** Opening Supplied records block **

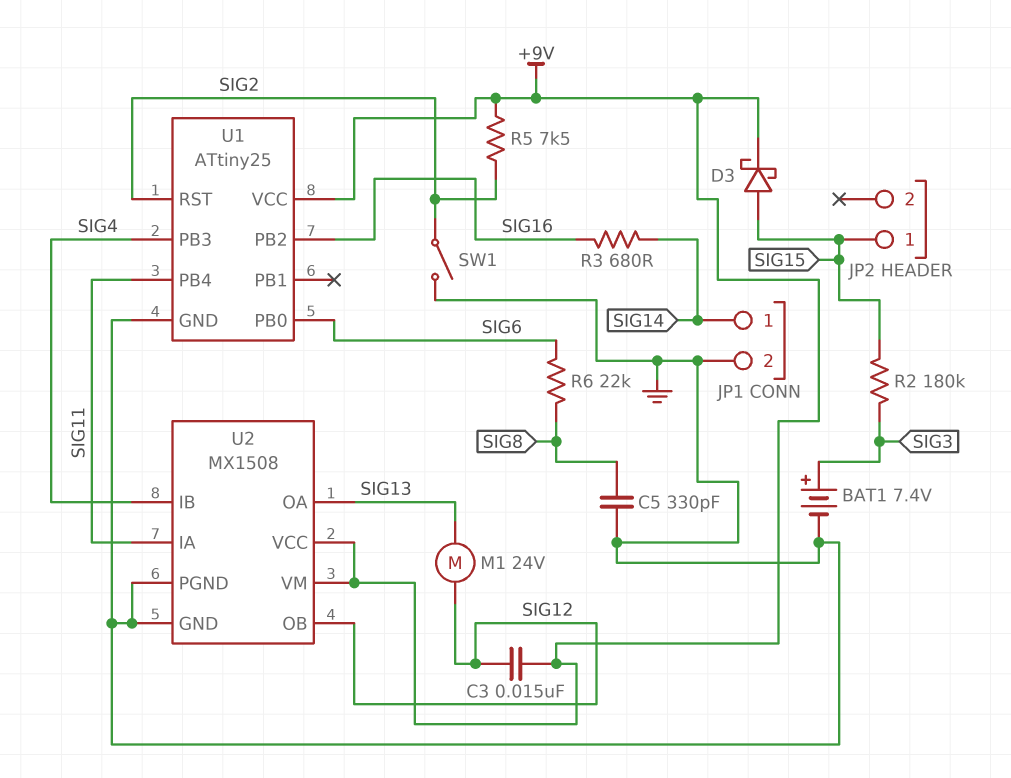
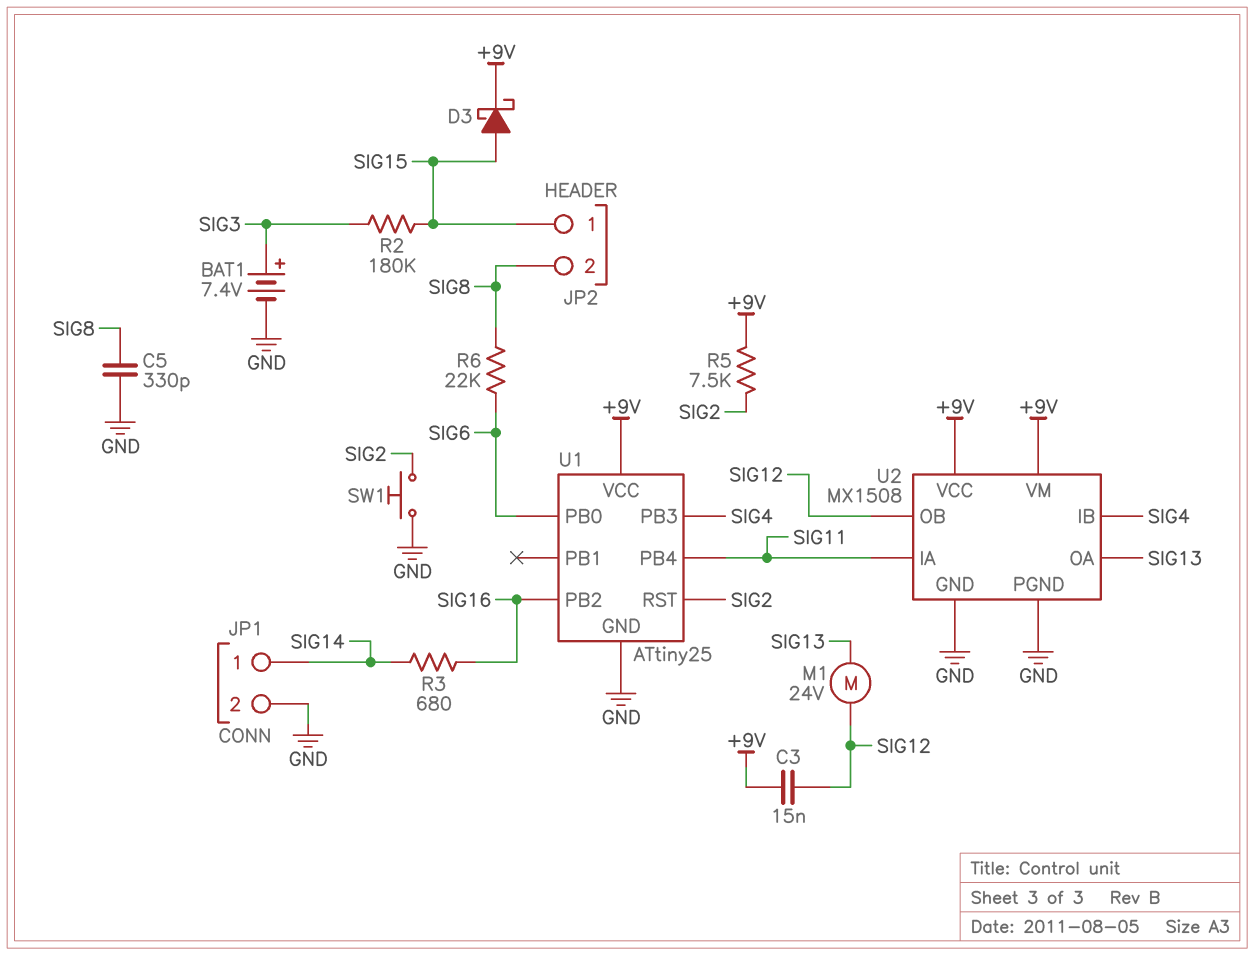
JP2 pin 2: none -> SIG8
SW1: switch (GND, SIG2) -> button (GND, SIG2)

** Closing Supplied records block **
** Opening Supplied records block **

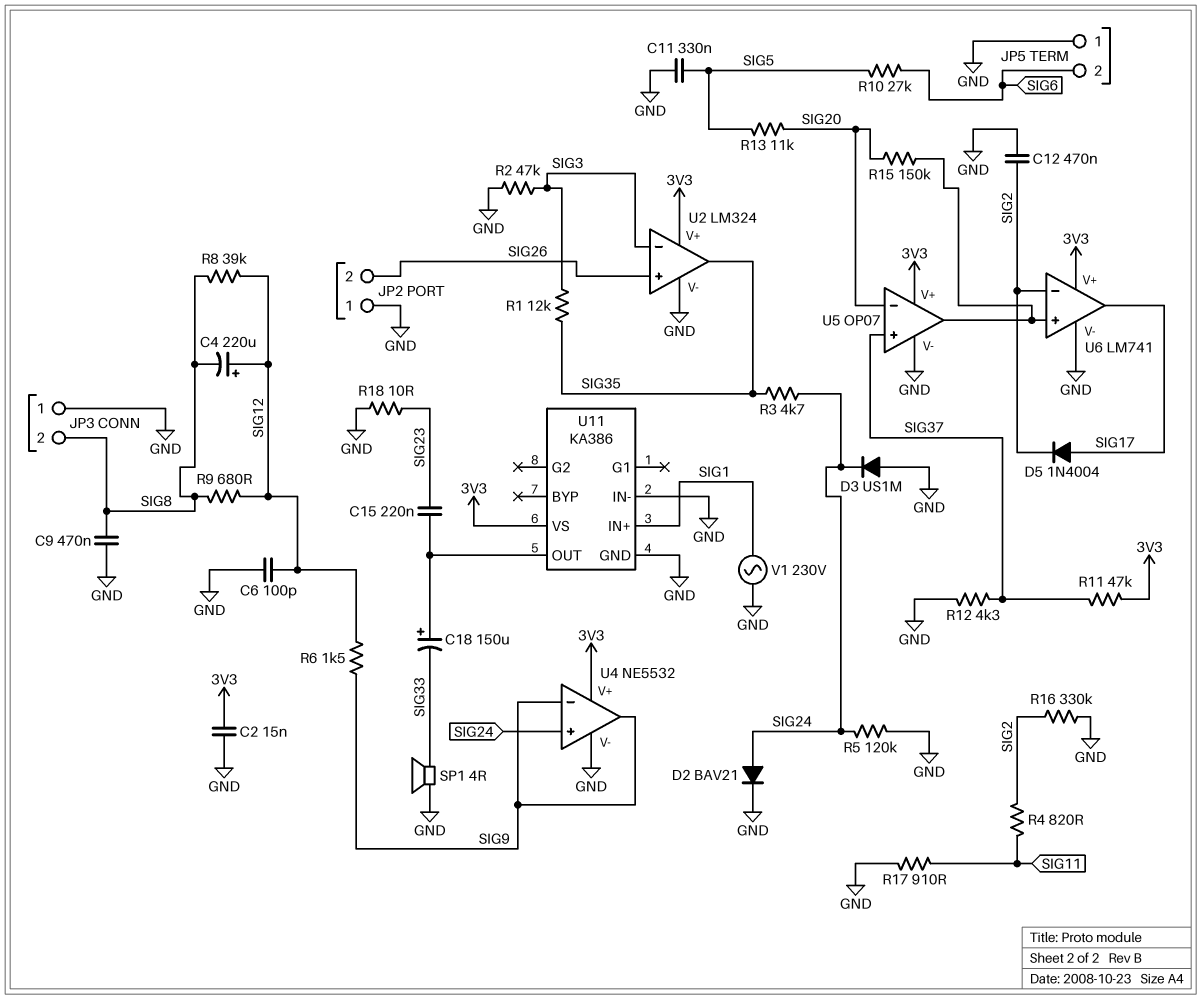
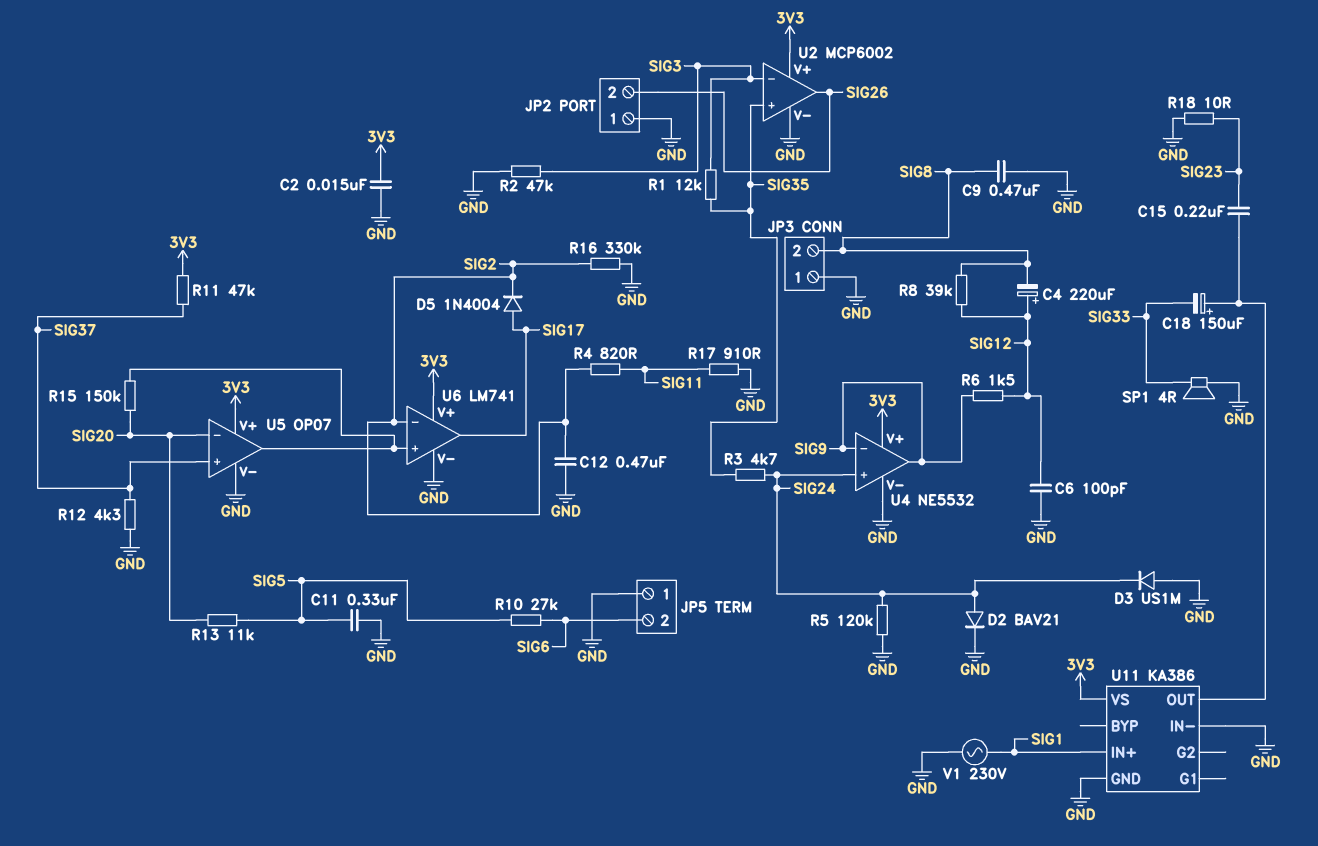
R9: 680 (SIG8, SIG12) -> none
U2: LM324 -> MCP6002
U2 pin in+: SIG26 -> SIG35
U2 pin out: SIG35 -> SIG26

** Closing Supplied records block **
** Opening Supplied records block **

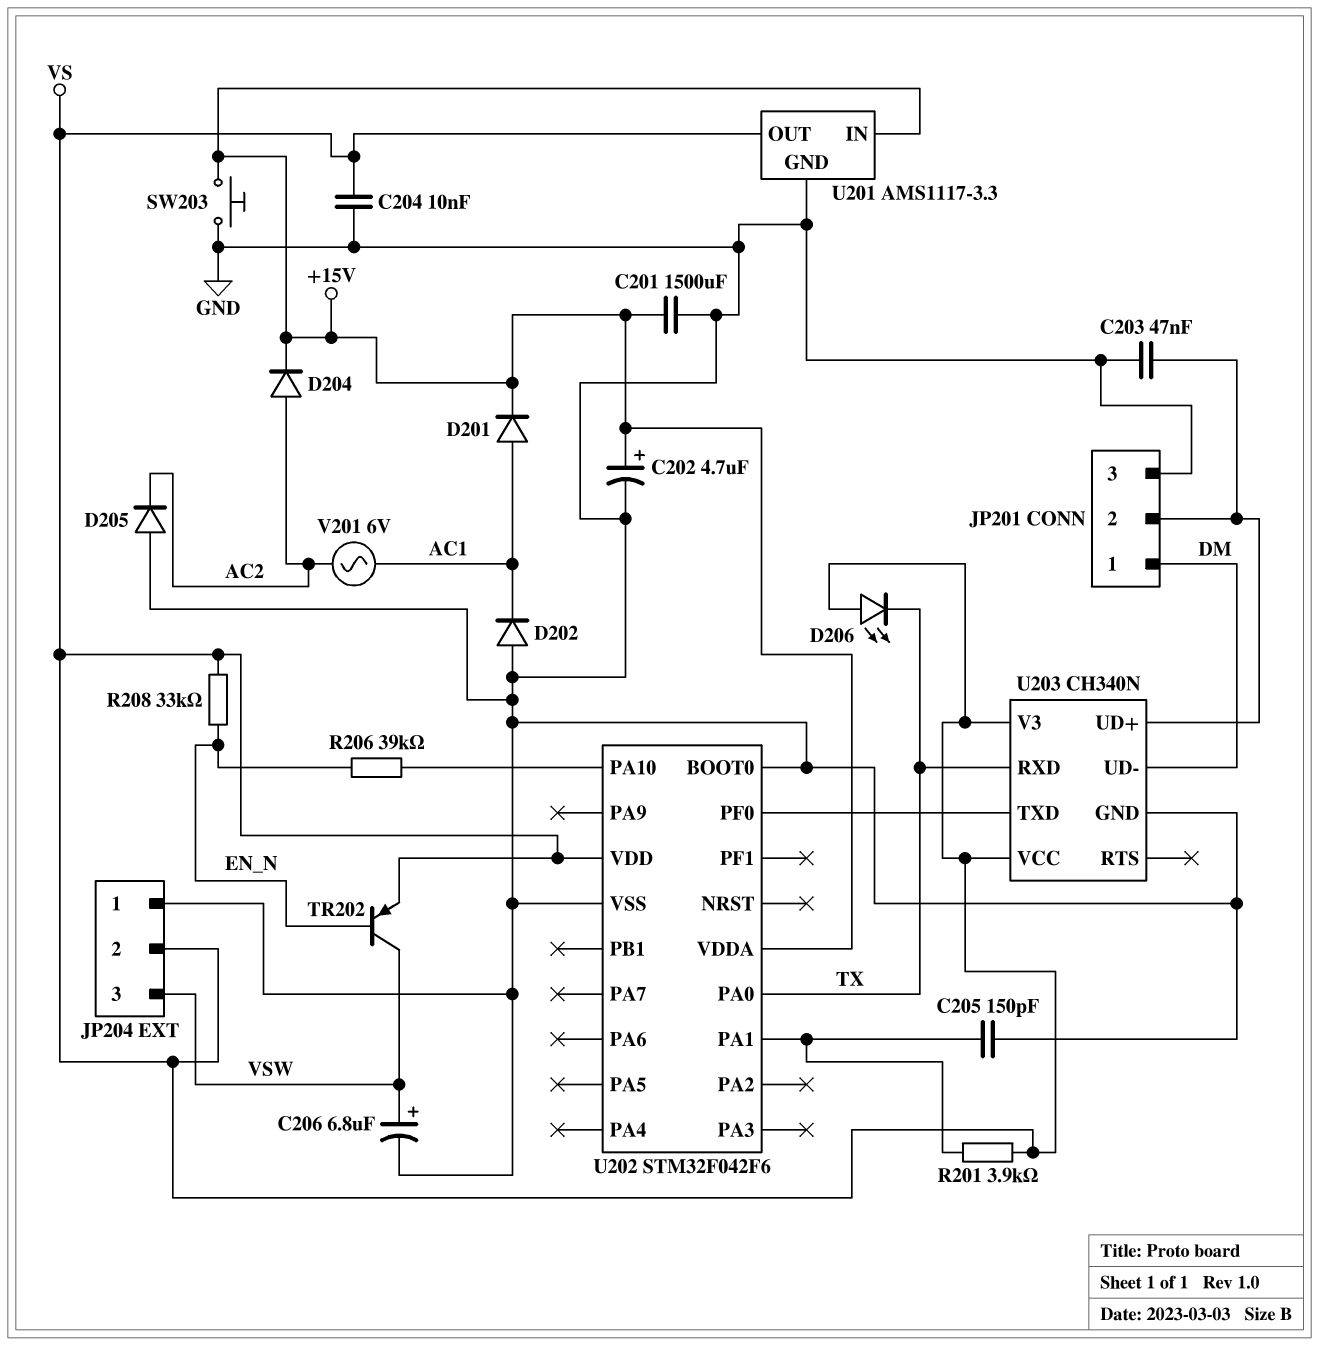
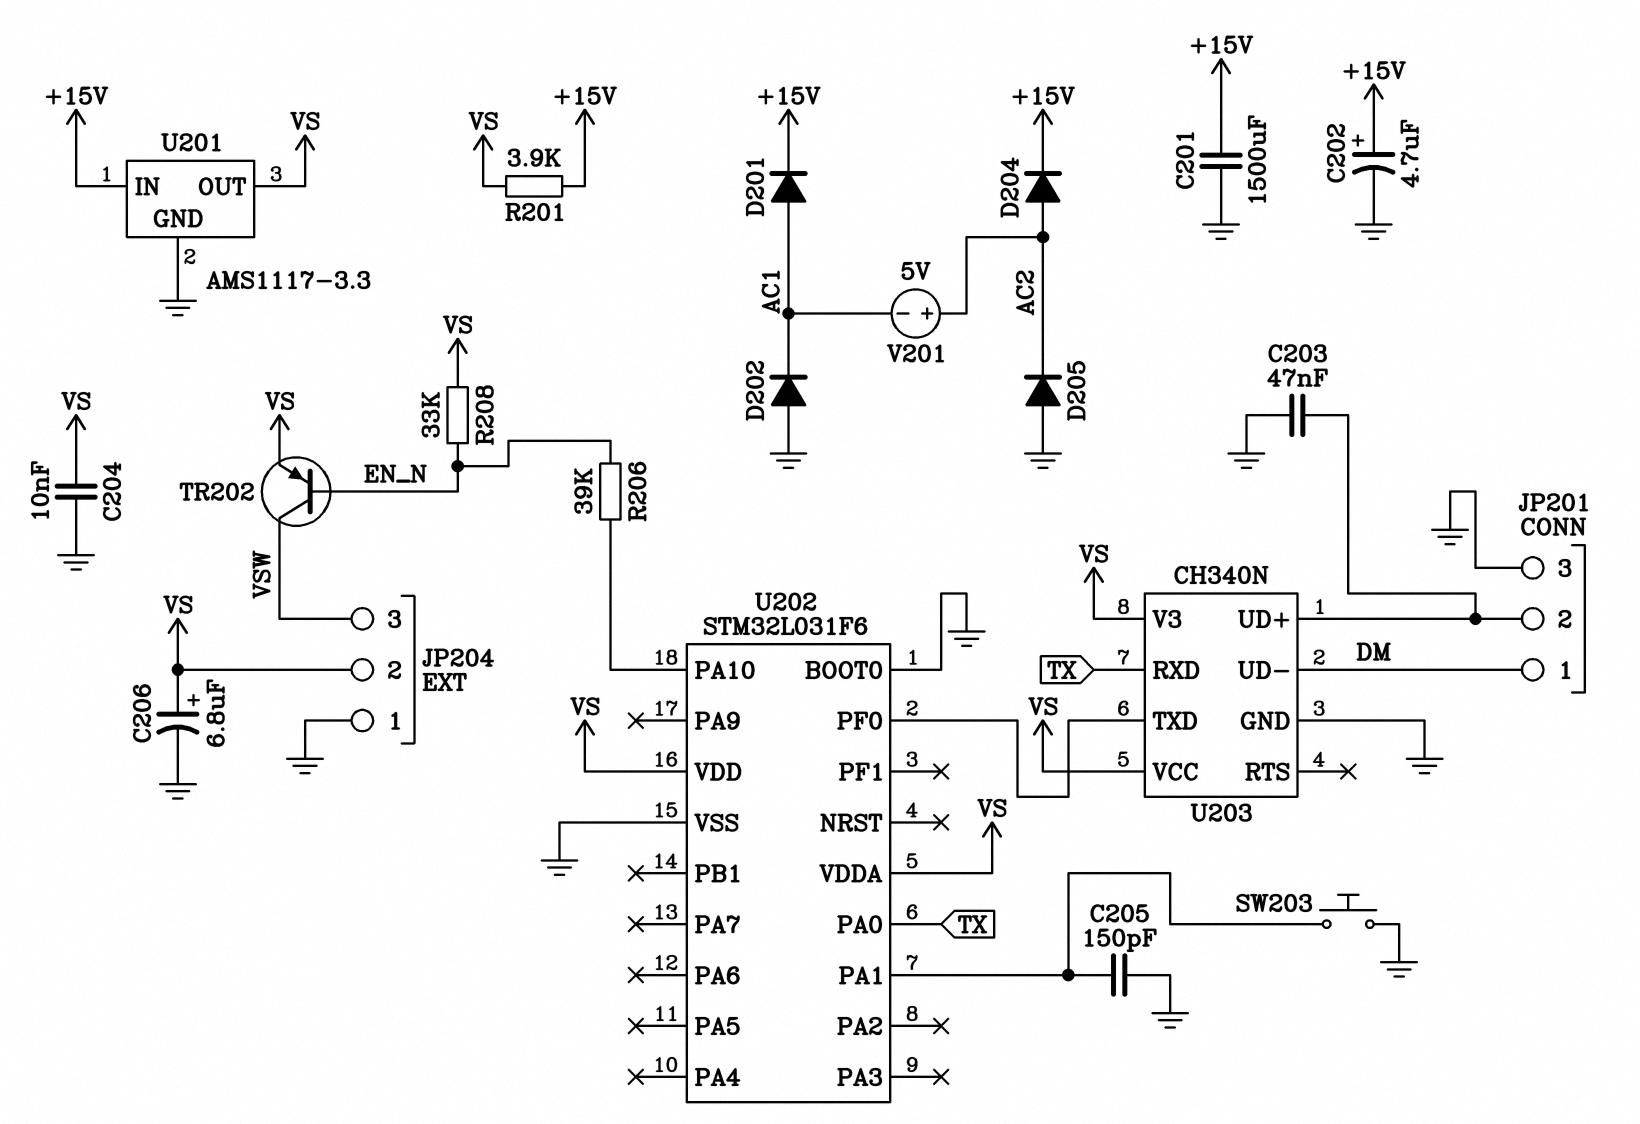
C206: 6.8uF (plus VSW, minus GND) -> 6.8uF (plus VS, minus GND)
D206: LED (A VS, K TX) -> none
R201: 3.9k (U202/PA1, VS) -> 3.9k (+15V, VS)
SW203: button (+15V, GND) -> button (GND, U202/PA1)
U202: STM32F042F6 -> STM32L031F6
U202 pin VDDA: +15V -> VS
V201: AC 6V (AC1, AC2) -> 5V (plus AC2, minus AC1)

** Closing Supplied records block **

What to produce
Could you write out, exactly as they stand, only the lines above that begin at the line with "C206: 6.8uF (plus" and stop after the line with "V201: AC 6V"?

Written response
C206: 6.8uF (plus VSW, minus GND) -> 6.8uF (plus VS, minus GND)
D206: LED (A VS, K TX) -> none
R201: 3.9k (U202/PA1, VS) -> 3.9k (+15V, VS)
SW203: button (+15V, GND) -> button (GND, U202/PA1)
U202: STM32F042F6 -> STM32L031F6
U202 pin VDDA: +15V -> VS
V201: AC 6V (AC1, AC2) -> 5V (plus AC2, minus AC1)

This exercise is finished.